# Problem statement
Retype, word for word, every line of the records below starting at the one that contains "U7: NOR 74HC02" and ending at the one that contains "U3: NOR 74LS02"; include both of those lines and nothing more.

(Dataset records)
□ □ □

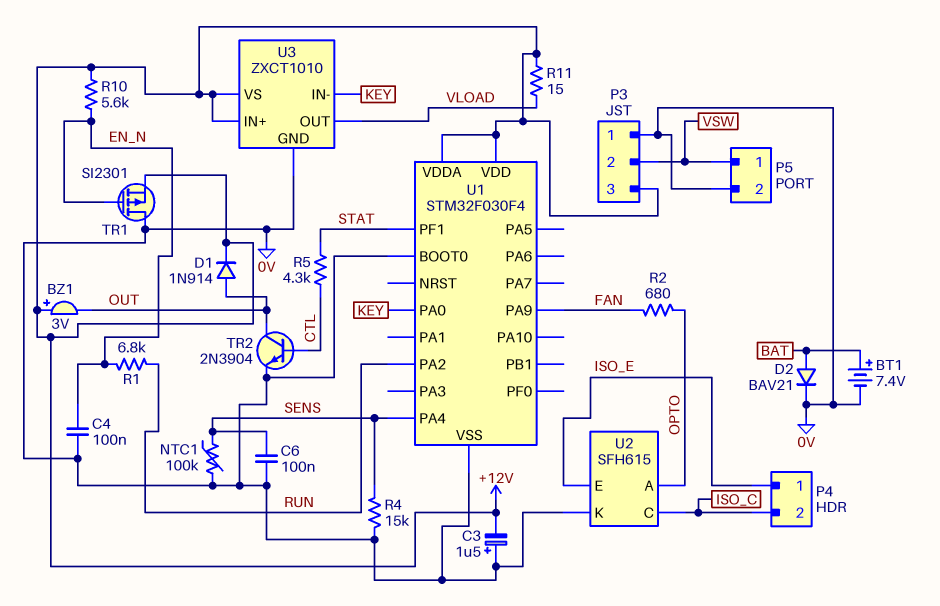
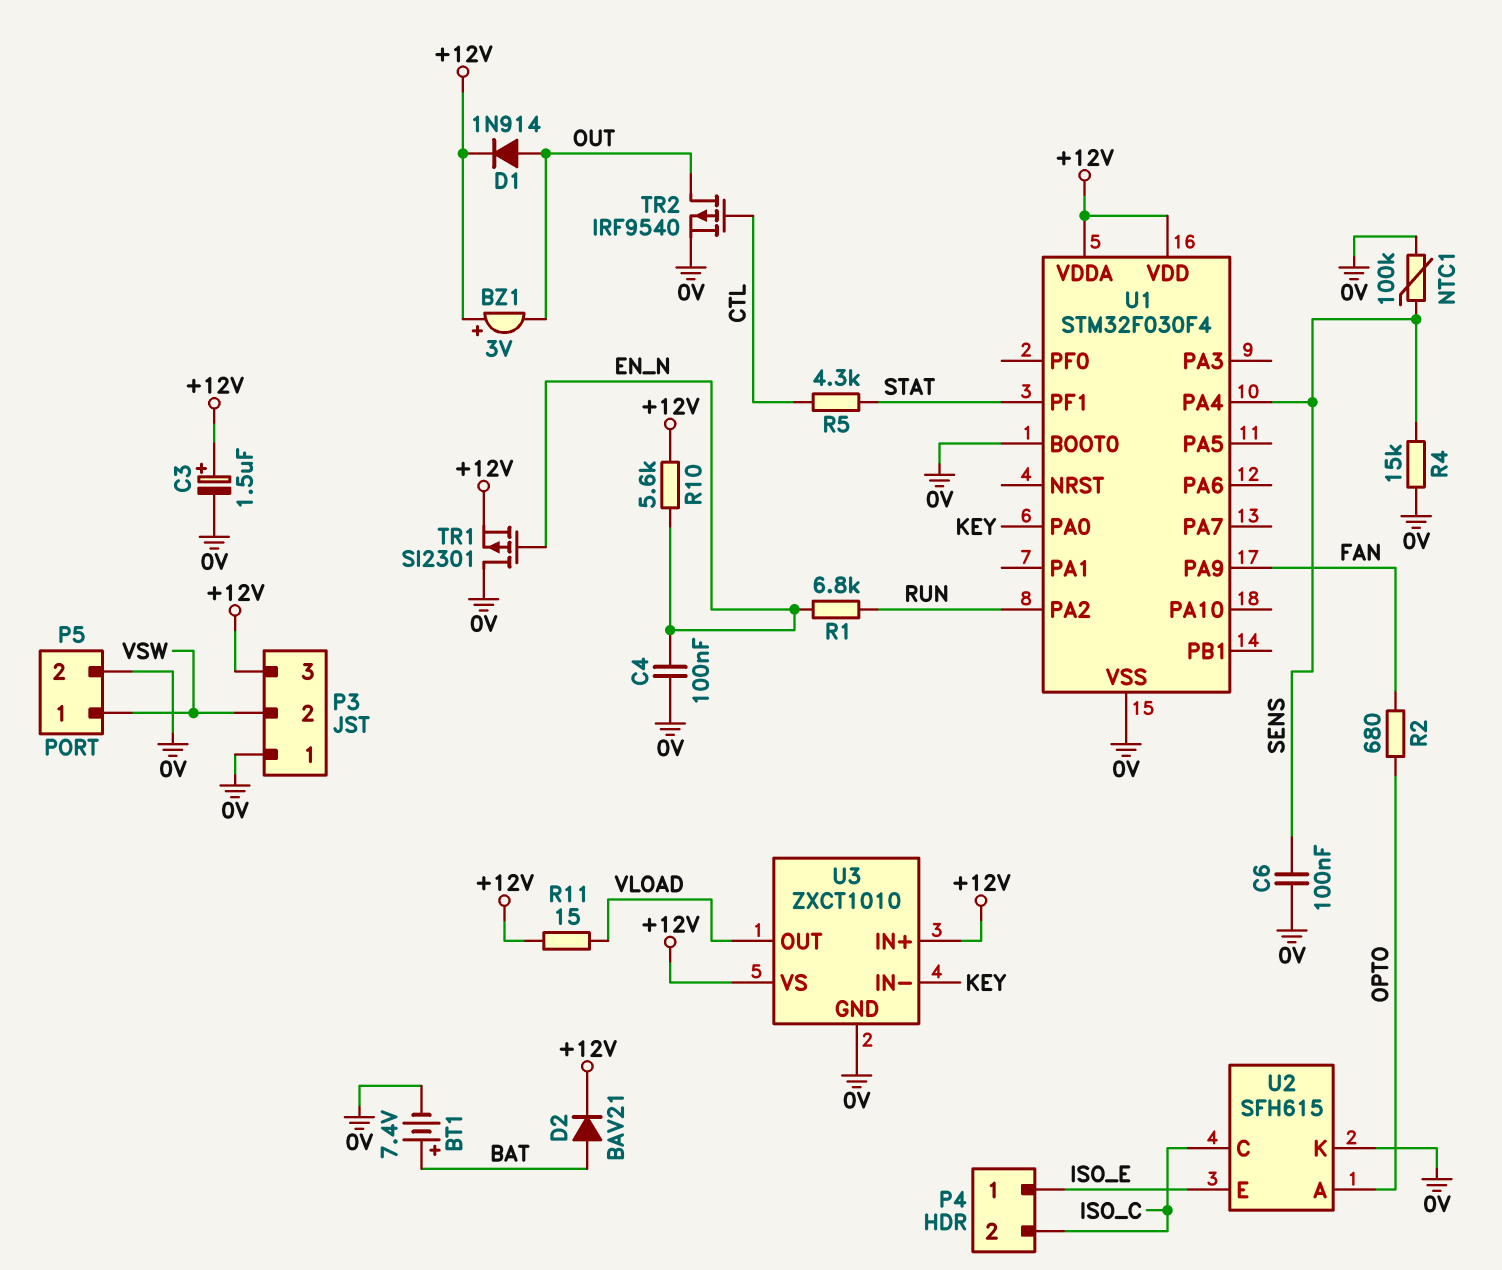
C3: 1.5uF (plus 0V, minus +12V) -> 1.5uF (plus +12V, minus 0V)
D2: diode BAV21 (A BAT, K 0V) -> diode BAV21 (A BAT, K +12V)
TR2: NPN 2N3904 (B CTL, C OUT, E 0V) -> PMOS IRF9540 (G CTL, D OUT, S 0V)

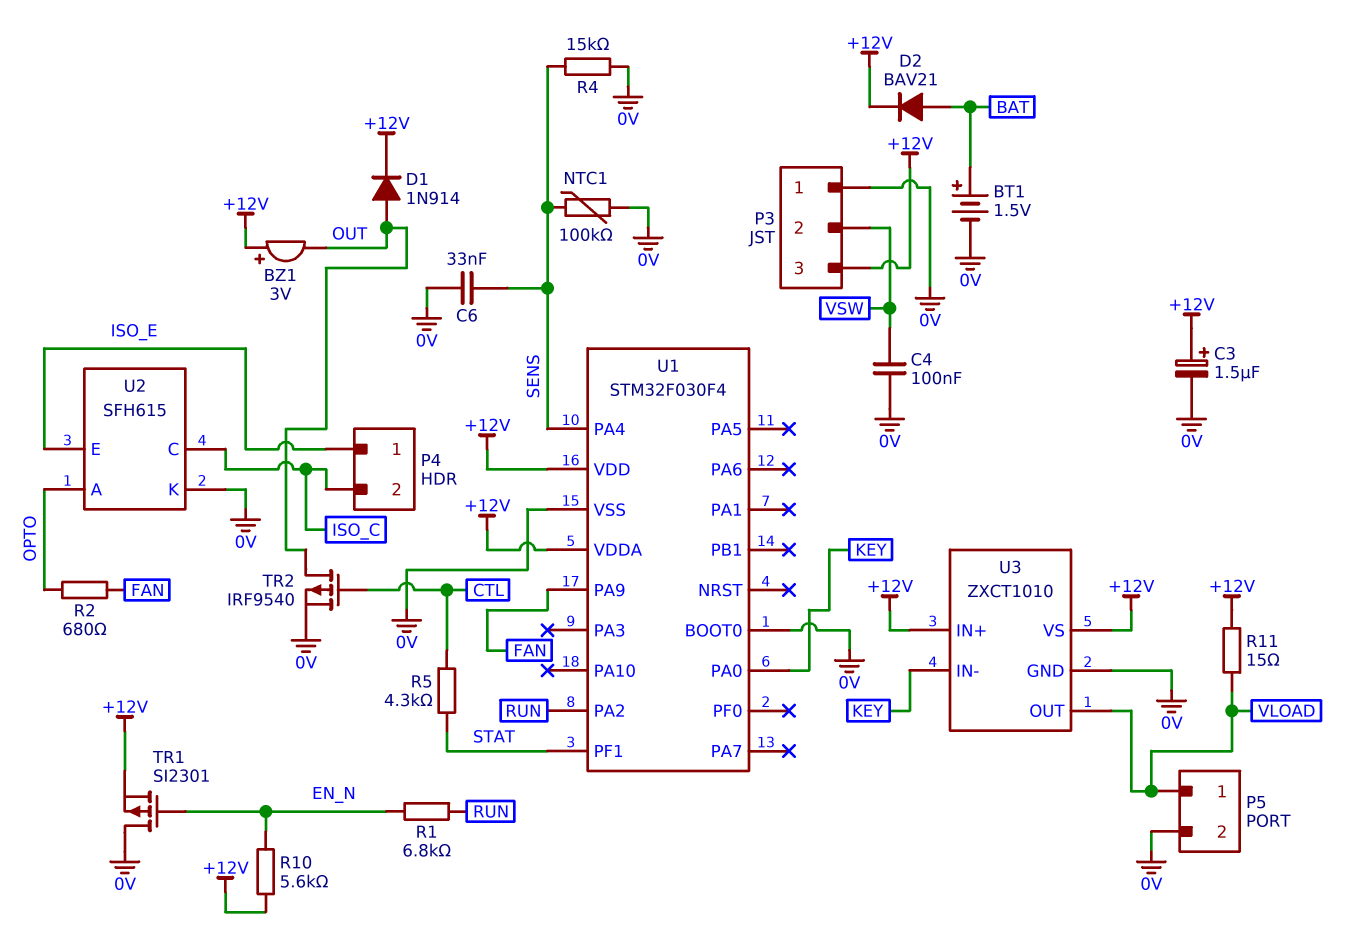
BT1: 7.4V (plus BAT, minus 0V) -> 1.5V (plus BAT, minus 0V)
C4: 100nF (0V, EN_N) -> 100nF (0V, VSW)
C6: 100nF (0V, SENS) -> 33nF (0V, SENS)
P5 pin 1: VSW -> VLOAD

□ □ □

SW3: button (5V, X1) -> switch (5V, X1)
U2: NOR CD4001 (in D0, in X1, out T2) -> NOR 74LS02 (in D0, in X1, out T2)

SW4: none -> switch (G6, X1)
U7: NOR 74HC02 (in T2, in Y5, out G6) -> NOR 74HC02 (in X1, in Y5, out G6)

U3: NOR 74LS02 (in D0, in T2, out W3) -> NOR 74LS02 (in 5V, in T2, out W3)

□ □ □

# Output for this task
U7: NOR 74HC02 (in T2, in Y5, out G6) -> NOR 74HC02 (in X1, in Y5, out G6)

U3: NOR 74LS02 (in D0, in T2, out W3) -> NOR 74LS02 (in 5V, in T2, out W3)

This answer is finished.